#### WORK INSTRUCTIONS:
All lines below must be repeated exactly, with the pictures omitted.

#### GIVEN MATERIAL:
○ ○ ○

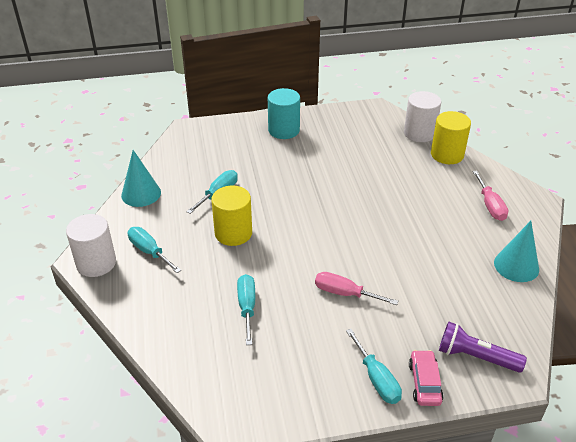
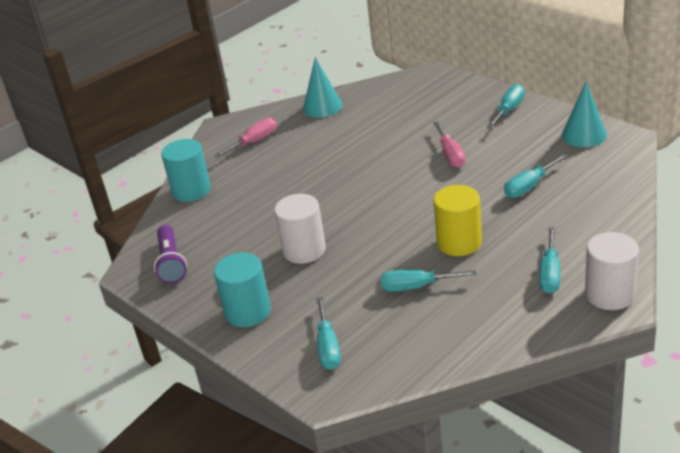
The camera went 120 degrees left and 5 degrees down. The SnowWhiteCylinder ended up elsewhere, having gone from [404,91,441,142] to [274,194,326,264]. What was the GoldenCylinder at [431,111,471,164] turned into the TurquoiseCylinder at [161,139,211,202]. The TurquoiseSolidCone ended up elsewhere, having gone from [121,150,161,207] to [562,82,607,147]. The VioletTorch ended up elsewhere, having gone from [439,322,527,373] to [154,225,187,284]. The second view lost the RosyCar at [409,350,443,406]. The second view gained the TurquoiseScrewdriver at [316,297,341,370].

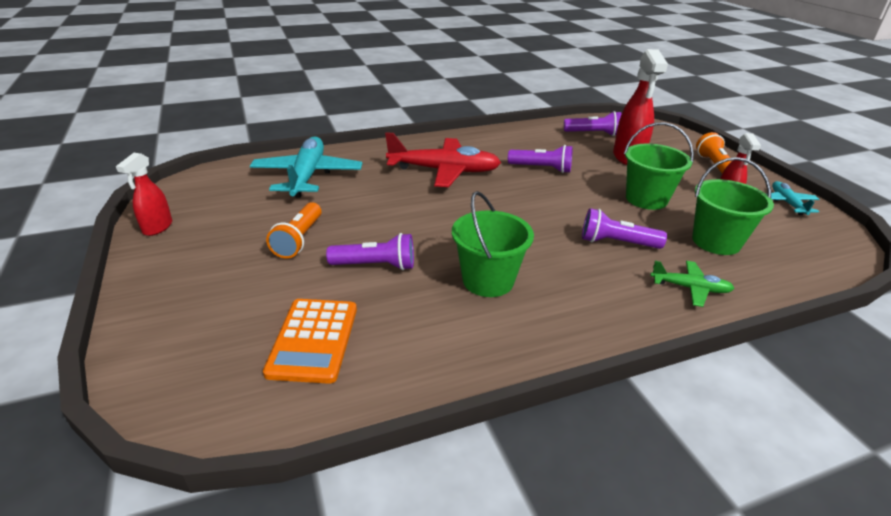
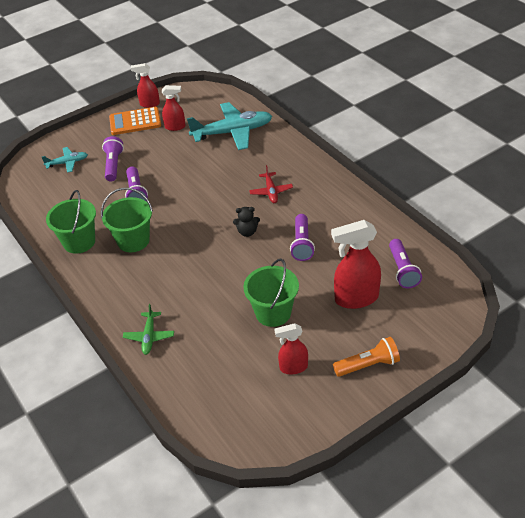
The camera went 80 degrees right and 10 degrees up. The size of the CrimsonAeroplane at [385,132,501,187] changed by a factor of 0.51. The LeafGreenPail ended up elsewhere, having gone from [692,157,774,255] to [46,190,96,254]. The TurquoiseAeroplane ended up elsewhere, having gone from [771,181,819,215] to [42,147,88,173]. The second view lost the OrangeTorch at [266,202,321,259]. The VioletTorch ended up elsewhere, having gone from [582,208,667,249] to [102,136,124,181]. The OrangeAddingMachine ended up elsewhere, having gone from [263,299,357,384] to [109,107,161,135]. The second view gained the CrimsonSprayCleaner at [162,85,186,131]. The second view gained the BlackStuffedBear at [233,207,260,237].

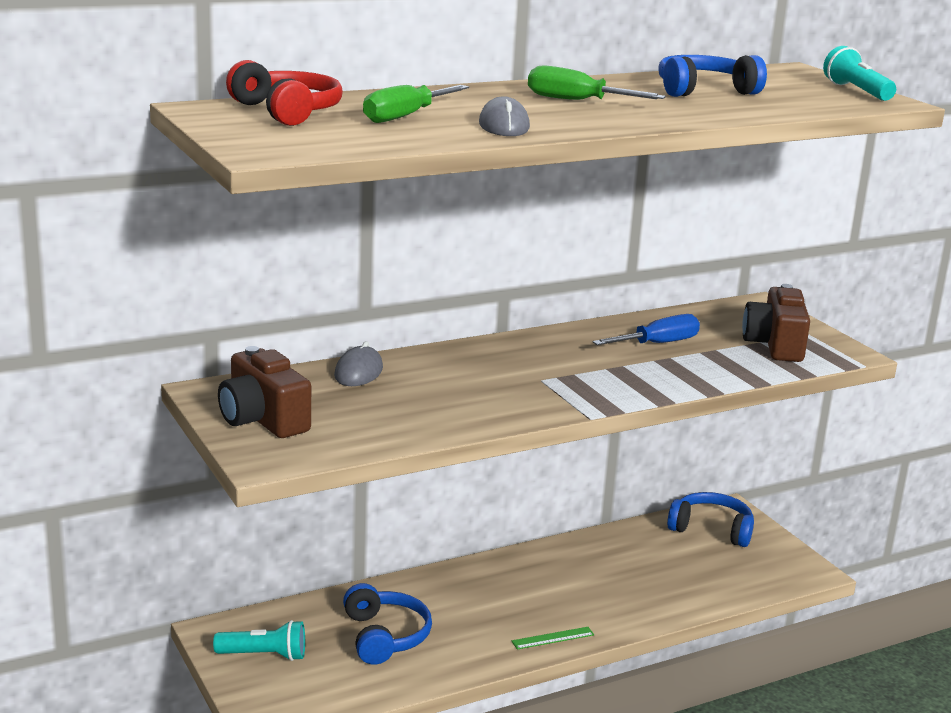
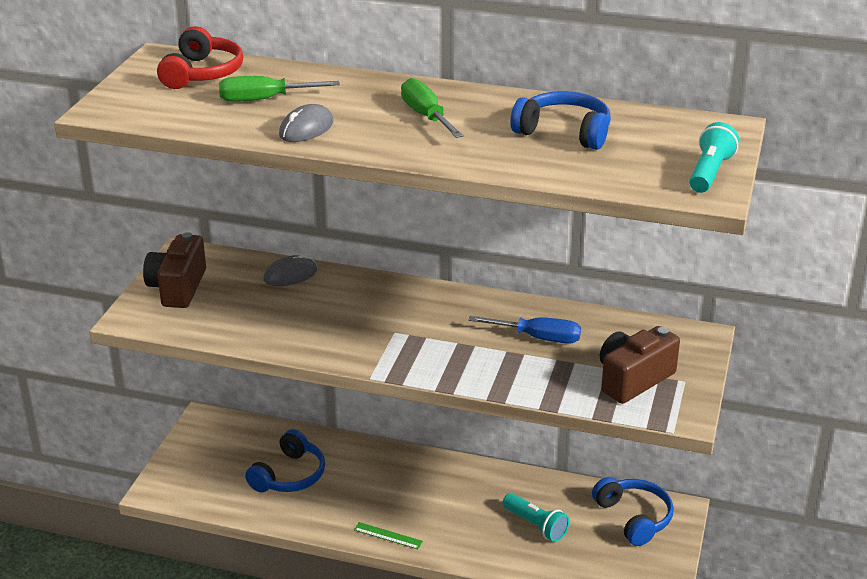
The camera went 45 degrees right and 10 degrees up. The TurquoiseTorch ended up elsewhere, having gone from [213,620,305,661] to [503,493,569,542].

○ ○ ○

#### TASK RESULT:
The camera went 120 degrees left and 5 degrees down. The SnowWhiteCylinder ended up elsewhere, having gone from [404,91,441,142] to [274,194,326,264]. What was the GoldenCylinder at [431,111,471,164] turned into the TurquoiseCylinder at [161,139,211,202]. The TurquoiseSolidCone ended up elsewhere, having gone from [121,150,161,207] to [562,82,607,147]. The VioletTorch ended up elsewhere, having gone from [439,322,527,373] to [154,225,187,284]. The second view lost the RosyCar at [409,350,443,406]. The second view gained the TurquoiseScrewdriver at [316,297,341,370].

The camera went 80 degrees right and 10 degrees up. The size of the CrimsonAeroplane at [385,132,501,187] changed by a factor of 0.51. The LeafGreenPail ended up elsewhere, having gone from [692,157,774,255] to [46,190,96,254]. The TurquoiseAeroplane ended up elsewhere, having gone from [771,181,819,215] to [42,147,88,173]. The second view lost the OrangeTorch at [266,202,321,259]. The VioletTorch ended up elsewhere, having gone from [582,208,667,249] to [102,136,124,181]. The OrangeAddingMachine ended up elsewhere, having gone from [263,299,357,384] to [109,107,161,135]. The second view gained the CrimsonSprayCleaner at [162,85,186,131]. The second view gained the BlackStuffedBear at [233,207,260,237].

The camera went 45 degrees right and 10 degrees up. The TurquoiseTorch ended up elsewhere, having gone from [213,620,305,661] to [503,493,569,542].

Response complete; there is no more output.